-- Opening Marker --

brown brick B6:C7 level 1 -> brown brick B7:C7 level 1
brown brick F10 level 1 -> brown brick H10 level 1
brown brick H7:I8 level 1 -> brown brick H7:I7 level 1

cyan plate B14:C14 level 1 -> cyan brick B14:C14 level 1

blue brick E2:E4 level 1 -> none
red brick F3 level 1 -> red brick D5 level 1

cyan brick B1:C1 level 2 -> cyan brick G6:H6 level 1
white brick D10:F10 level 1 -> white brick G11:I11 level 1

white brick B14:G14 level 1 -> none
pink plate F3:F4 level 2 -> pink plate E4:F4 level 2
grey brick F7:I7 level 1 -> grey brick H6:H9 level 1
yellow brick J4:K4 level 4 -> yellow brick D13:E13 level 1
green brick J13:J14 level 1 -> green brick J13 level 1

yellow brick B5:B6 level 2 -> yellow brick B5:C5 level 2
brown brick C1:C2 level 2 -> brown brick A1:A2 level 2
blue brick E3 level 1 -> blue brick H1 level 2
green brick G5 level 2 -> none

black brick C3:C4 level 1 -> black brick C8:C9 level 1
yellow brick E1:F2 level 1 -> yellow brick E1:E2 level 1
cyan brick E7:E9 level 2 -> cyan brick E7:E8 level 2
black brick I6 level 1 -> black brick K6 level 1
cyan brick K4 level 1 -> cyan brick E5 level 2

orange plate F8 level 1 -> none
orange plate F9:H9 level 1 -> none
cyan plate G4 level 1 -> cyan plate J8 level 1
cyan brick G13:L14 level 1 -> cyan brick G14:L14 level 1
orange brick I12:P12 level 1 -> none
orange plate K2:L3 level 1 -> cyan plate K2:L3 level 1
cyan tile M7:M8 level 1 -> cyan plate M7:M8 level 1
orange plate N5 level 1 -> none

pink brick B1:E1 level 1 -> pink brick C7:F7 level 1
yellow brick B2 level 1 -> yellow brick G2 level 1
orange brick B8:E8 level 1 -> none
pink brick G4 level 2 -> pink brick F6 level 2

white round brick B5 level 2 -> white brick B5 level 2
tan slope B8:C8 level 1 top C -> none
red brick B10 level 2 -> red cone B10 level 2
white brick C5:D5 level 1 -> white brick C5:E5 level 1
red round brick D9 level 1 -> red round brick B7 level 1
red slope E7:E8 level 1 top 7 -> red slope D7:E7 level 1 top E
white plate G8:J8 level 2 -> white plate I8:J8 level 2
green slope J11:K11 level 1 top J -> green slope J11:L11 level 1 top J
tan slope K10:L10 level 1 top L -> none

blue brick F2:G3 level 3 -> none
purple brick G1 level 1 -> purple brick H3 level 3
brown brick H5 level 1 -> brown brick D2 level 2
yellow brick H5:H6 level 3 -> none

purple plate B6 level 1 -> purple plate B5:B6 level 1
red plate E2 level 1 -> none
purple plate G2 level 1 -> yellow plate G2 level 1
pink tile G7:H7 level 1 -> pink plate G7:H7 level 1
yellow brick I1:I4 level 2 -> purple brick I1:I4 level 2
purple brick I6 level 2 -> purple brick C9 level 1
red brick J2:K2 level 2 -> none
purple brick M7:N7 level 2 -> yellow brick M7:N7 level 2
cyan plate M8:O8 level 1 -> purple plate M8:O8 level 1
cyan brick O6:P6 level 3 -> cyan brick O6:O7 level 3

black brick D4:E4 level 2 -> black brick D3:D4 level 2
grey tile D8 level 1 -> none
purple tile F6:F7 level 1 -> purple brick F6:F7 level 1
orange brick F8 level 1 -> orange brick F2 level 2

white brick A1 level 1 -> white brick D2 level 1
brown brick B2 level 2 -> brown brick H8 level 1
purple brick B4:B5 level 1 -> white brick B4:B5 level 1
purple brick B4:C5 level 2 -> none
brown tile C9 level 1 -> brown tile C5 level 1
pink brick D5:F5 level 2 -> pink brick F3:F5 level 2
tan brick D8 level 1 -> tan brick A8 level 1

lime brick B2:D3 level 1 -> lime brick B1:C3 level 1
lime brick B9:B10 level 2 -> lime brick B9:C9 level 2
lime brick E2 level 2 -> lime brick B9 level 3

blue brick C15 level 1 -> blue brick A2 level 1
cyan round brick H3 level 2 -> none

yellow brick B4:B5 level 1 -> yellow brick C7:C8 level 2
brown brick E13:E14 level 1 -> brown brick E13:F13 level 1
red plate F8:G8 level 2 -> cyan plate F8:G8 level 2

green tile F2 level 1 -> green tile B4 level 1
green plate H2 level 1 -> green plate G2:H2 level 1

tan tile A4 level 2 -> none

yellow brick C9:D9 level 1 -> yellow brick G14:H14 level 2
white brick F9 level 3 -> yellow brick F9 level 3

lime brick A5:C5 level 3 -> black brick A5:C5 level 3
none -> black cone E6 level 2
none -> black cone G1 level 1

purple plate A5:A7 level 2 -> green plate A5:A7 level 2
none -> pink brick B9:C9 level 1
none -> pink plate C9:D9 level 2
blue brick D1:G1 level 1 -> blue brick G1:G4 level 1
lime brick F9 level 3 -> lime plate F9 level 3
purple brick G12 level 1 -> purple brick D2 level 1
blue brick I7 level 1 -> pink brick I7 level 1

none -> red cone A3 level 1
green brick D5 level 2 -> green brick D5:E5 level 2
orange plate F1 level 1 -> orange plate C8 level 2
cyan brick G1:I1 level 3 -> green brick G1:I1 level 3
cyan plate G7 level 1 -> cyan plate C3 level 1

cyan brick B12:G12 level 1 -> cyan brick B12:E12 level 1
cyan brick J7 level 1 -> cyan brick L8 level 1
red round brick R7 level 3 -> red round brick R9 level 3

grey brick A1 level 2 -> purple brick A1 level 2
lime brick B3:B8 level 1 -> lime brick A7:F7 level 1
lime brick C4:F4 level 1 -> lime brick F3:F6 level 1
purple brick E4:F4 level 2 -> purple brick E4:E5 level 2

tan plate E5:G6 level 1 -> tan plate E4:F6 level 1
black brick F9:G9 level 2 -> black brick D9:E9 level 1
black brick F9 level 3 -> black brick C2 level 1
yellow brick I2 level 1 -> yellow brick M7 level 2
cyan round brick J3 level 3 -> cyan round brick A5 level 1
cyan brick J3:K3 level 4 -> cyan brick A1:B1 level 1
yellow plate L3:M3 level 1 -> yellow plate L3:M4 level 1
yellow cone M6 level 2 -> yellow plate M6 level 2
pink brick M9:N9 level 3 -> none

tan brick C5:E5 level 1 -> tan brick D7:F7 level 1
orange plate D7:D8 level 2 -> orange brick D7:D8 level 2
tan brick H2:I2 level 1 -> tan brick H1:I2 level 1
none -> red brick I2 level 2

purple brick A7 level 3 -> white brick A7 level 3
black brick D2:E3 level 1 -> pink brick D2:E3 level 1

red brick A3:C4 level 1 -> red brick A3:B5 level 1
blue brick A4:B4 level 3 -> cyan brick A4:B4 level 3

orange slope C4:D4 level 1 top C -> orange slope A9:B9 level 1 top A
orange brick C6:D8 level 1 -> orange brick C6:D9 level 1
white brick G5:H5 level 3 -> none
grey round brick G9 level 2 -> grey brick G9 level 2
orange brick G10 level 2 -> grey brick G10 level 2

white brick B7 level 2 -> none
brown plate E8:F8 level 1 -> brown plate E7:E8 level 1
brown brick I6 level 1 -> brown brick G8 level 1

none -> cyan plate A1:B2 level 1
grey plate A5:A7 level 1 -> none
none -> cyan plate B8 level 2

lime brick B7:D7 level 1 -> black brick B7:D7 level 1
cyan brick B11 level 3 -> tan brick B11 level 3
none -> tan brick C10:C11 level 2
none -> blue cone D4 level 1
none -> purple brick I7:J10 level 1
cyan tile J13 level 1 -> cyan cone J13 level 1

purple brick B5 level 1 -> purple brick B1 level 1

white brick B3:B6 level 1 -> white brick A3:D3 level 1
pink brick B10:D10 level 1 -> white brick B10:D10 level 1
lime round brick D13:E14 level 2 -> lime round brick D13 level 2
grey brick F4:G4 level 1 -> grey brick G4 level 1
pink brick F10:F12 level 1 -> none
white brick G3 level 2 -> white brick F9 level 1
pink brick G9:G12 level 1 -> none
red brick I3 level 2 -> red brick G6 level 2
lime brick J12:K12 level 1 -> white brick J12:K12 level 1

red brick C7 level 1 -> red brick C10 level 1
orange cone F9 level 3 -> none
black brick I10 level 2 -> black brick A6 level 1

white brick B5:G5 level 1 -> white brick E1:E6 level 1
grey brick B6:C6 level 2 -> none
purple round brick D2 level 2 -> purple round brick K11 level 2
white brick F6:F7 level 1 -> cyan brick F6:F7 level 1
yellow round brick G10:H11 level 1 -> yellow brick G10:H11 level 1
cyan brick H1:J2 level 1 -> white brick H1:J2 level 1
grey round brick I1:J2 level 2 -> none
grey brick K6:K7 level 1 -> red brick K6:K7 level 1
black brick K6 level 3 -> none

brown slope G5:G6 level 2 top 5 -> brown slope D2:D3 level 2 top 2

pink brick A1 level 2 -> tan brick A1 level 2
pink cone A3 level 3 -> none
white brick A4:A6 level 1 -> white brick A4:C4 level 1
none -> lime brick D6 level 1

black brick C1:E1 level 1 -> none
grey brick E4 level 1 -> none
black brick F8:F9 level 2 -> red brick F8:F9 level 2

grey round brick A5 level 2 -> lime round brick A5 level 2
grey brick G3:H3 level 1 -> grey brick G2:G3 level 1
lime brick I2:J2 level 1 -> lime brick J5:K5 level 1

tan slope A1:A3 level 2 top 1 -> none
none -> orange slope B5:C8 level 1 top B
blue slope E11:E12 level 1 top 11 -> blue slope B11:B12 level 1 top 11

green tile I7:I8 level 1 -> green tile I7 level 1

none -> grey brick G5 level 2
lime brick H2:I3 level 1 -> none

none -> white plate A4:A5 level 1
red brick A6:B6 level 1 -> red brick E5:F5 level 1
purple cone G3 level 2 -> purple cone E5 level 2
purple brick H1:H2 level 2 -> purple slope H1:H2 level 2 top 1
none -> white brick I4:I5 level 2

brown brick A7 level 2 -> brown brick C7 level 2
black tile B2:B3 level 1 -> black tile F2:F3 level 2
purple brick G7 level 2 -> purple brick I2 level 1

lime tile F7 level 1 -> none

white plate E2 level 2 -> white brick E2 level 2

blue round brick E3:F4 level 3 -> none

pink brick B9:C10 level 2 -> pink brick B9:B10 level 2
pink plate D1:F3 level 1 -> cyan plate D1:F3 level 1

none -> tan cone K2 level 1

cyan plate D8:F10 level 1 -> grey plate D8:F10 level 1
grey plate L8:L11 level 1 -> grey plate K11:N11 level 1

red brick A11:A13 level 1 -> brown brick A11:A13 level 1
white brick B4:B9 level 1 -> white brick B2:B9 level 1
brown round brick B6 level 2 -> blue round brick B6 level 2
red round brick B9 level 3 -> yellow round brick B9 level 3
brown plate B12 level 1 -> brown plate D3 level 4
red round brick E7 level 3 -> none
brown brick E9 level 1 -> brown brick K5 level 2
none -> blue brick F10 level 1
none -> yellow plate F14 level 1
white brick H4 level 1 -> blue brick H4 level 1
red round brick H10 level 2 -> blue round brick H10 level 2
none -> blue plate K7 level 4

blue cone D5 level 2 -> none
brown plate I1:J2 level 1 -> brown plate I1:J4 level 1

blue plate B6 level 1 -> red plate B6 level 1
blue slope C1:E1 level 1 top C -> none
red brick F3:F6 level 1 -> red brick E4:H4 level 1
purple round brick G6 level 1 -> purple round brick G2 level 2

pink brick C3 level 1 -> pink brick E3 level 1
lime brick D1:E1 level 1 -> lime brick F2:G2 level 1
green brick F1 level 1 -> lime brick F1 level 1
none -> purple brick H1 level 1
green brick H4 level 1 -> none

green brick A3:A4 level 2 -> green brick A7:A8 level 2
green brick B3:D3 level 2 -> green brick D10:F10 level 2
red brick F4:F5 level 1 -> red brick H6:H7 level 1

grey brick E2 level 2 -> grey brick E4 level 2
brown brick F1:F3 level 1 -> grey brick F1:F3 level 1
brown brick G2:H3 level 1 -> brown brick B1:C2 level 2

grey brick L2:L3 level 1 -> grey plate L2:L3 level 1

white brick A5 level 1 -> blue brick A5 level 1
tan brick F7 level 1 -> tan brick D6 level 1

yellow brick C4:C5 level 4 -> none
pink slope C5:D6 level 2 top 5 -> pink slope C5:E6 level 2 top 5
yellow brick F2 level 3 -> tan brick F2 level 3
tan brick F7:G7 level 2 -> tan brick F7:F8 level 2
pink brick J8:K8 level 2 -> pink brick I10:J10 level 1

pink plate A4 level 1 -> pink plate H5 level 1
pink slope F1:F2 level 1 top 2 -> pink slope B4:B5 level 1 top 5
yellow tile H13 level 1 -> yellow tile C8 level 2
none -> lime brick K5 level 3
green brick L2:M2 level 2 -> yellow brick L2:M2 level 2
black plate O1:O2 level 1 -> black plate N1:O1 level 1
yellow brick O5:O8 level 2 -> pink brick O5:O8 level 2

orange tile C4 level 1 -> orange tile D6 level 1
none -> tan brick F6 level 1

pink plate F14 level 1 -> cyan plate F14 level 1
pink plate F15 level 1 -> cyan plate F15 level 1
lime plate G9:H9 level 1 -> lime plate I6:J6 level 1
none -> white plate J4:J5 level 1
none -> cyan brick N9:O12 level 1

-- Closing Marker --

_Work request_
Beginning with the line that has "red round brick R7" and ending with the line that has "tan plate E5:G6", set down the lines above exactly and include no others.

_Written reply_
red round brick R7 level 3 -> red round brick R9 level 3

grey brick A1 level 2 -> purple brick A1 level 2
lime brick B3:B8 level 1 -> lime brick A7:F7 level 1
lime brick C4:F4 level 1 -> lime brick F3:F6 level 1
purple brick E4:F4 level 2 -> purple brick E4:E5 level 2

tan plate E5:G6 level 1 -> tan plate E4:F6 level 1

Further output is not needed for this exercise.